Change listing data ::

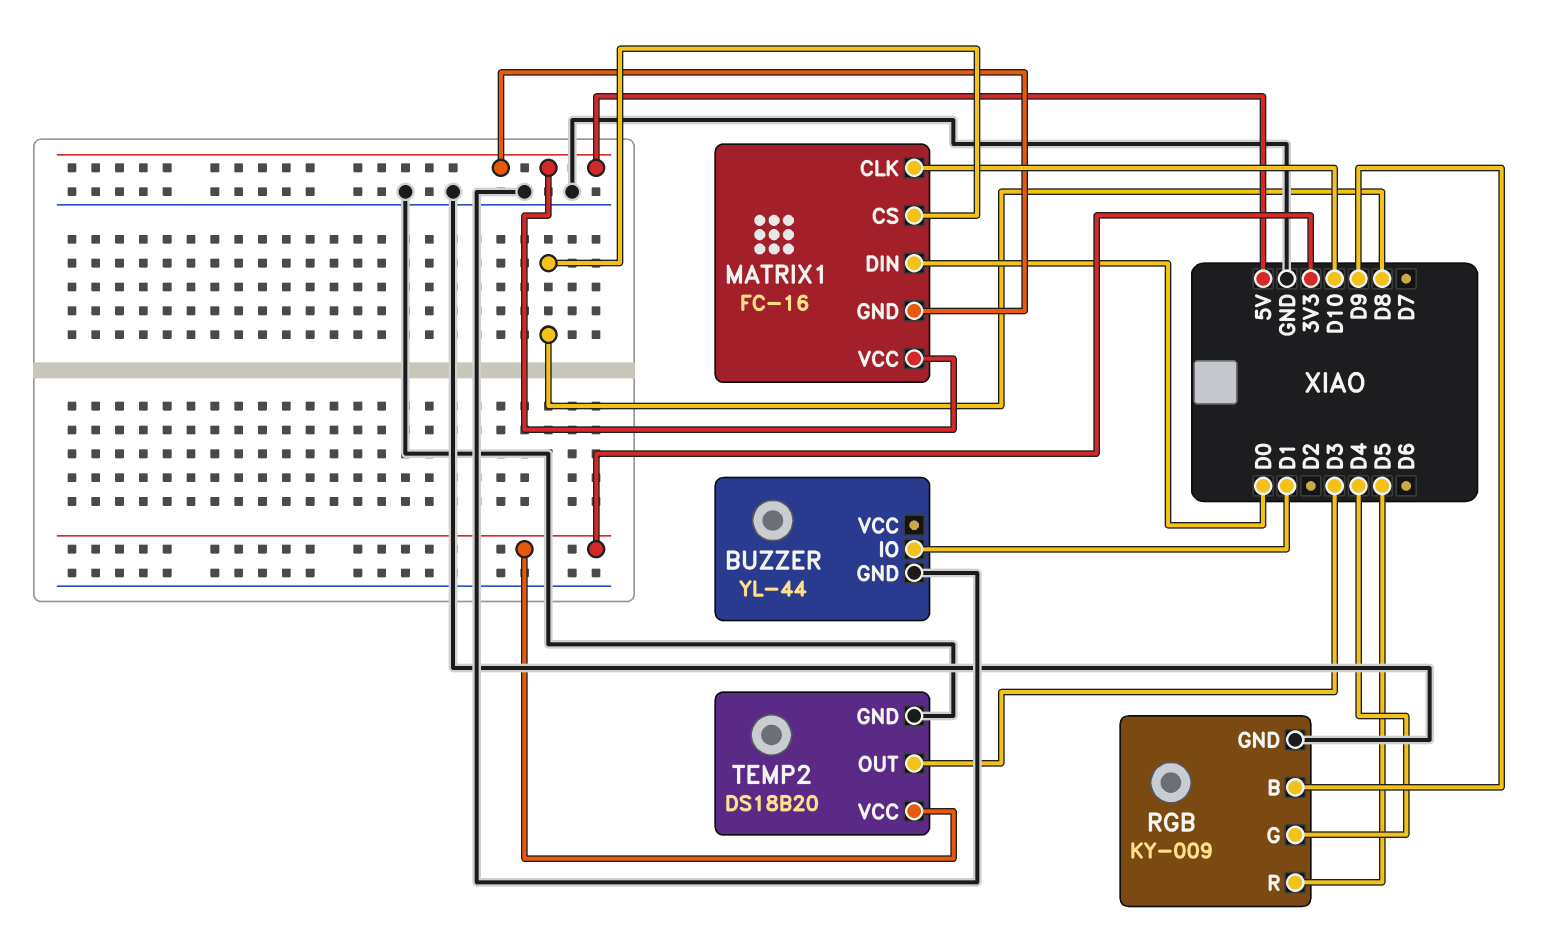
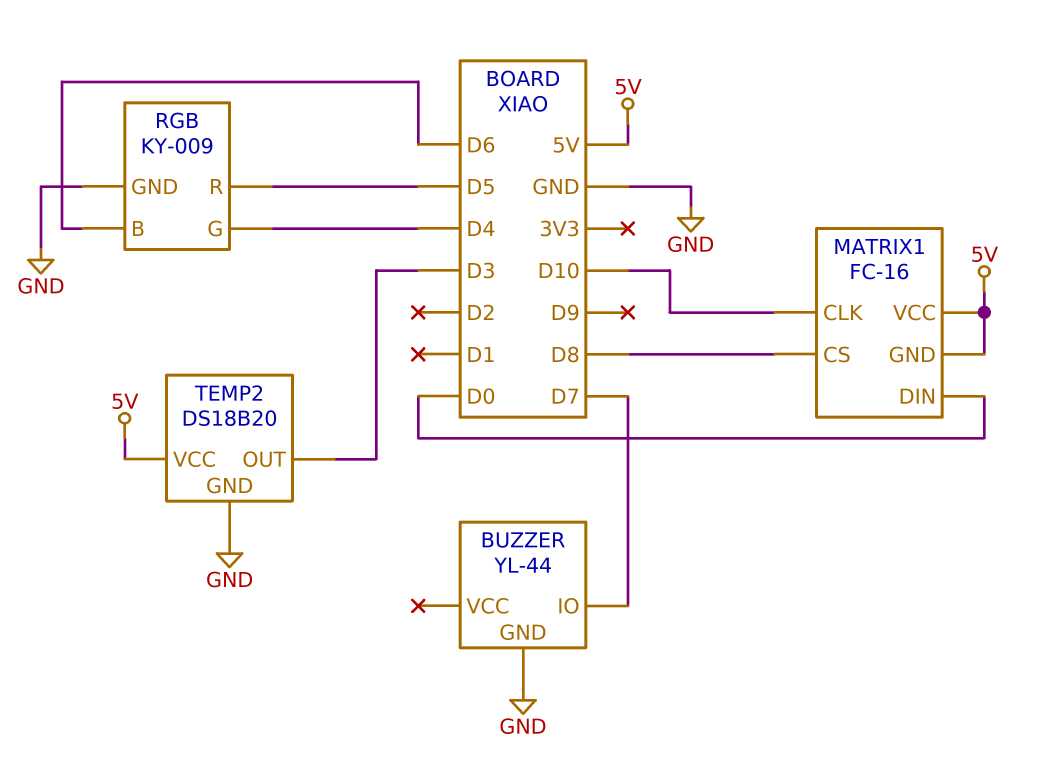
BUZZER pin IO: D1 -> D7
RGB pin B: D9 -> D6
TEMP2 pin VCC: 3V3 -> 5V

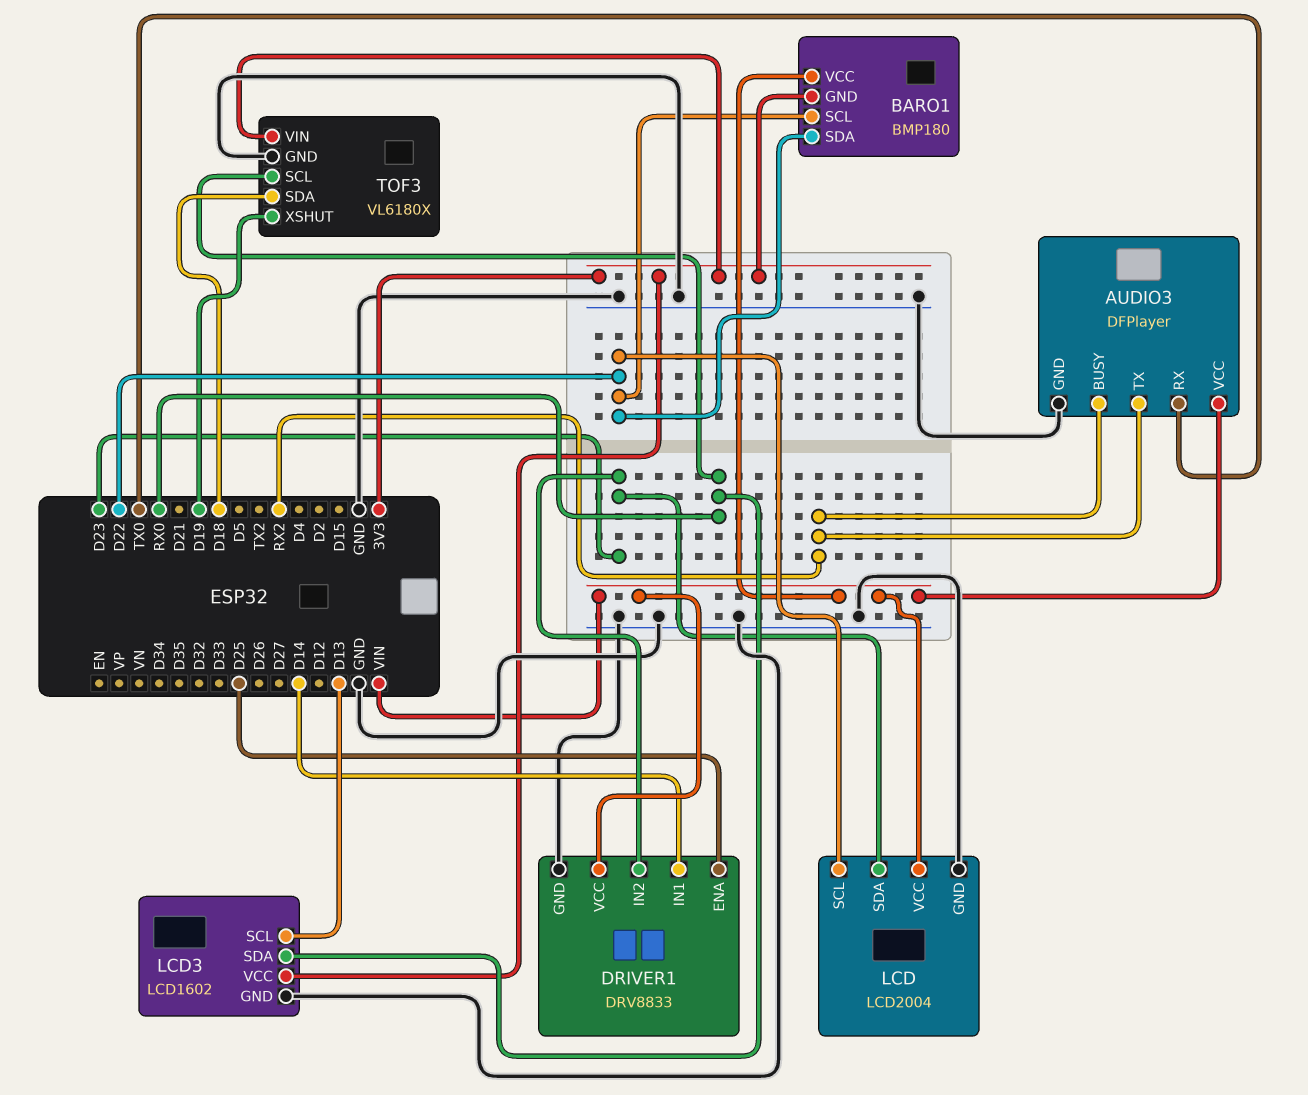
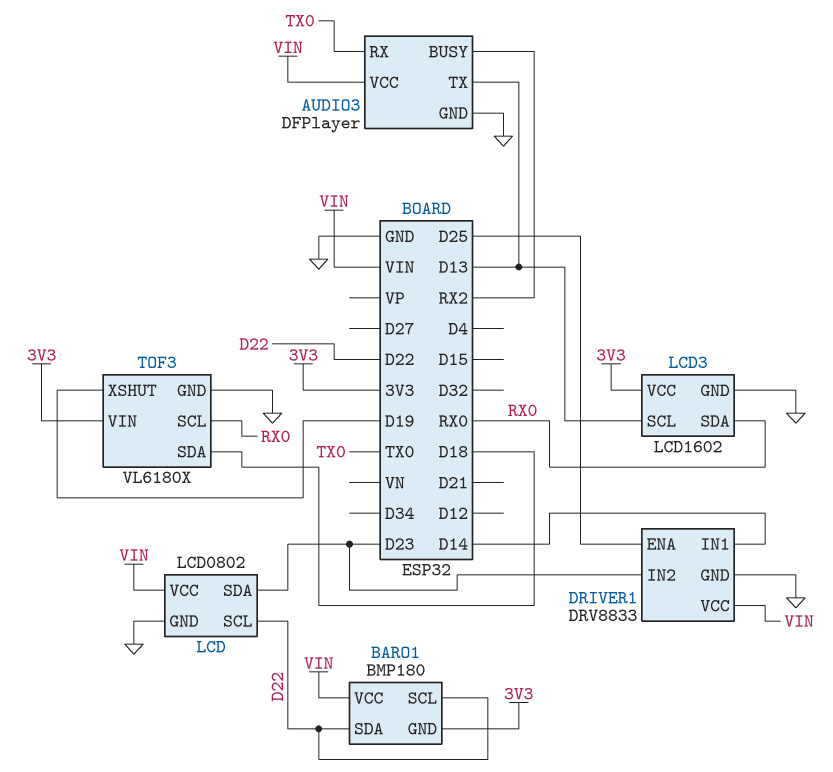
AUDIO3 pin TX: RX2 -> D13
LCD: LCD2004 -> LCD0802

TASK :: Give a verbatim transcription of the entries, leaving out the pictures.

TASK RESULT ::
BUZZER pin IO: D1 -> D7
RGB pin B: D9 -> D6
TEMP2 pin VCC: 3V3 -> 5V

AUDIO3 pin TX: RX2 -> D13
LCD: LCD2004 -> LCD0802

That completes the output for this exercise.